[[ Provided records open ]]

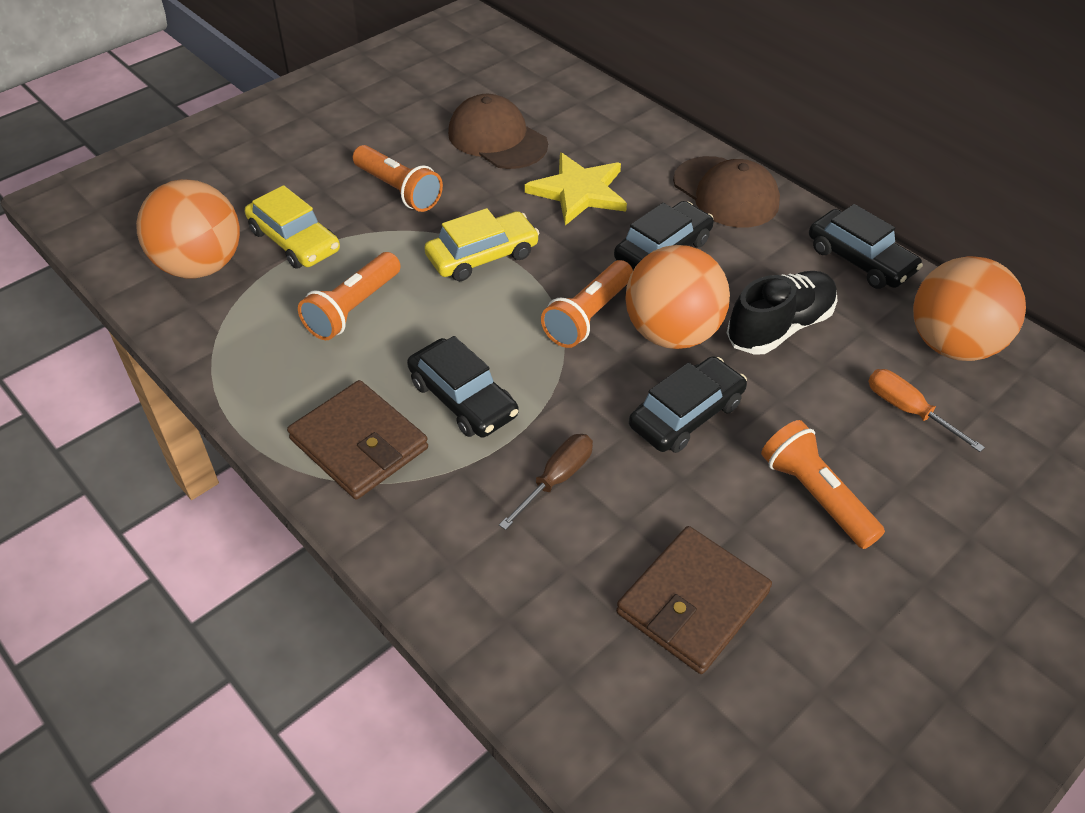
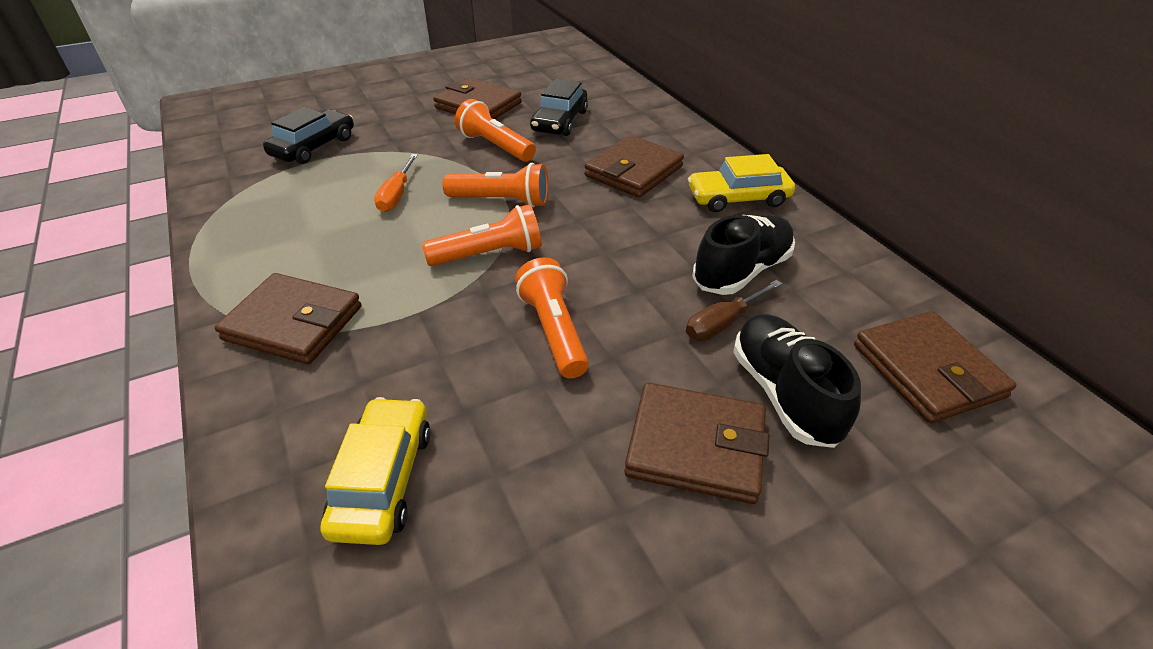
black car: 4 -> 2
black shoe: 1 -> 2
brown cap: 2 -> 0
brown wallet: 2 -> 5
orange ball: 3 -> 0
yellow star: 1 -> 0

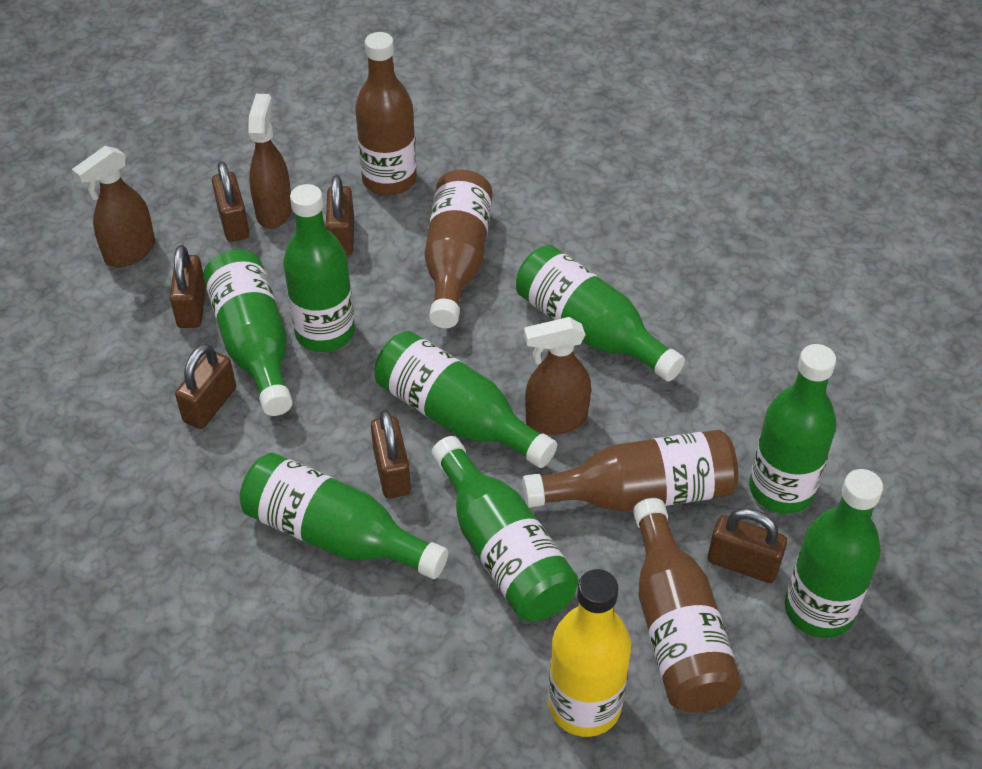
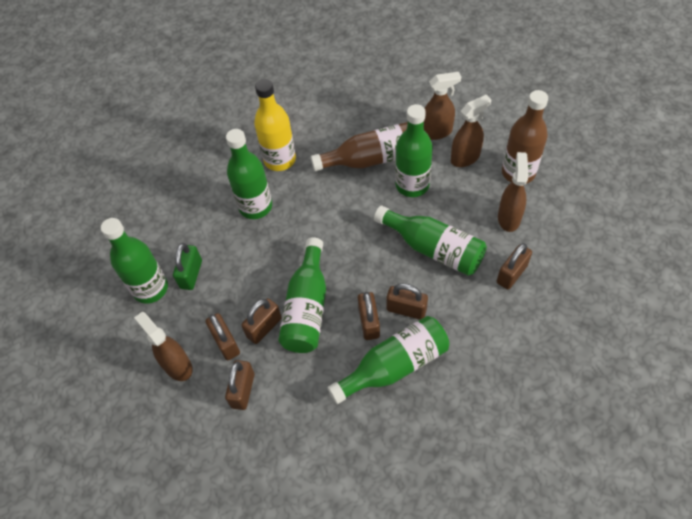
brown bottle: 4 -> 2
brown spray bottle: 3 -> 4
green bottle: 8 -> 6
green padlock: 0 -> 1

[[ Provided records closed ]]

## Task goal
When a line among the entries above contains "brown", copy it.

## Answer section
brown cap: 2 -> 0
brown wallet: 2 -> 5
brown bottle: 4 -> 2
brown spray bottle: 3 -> 4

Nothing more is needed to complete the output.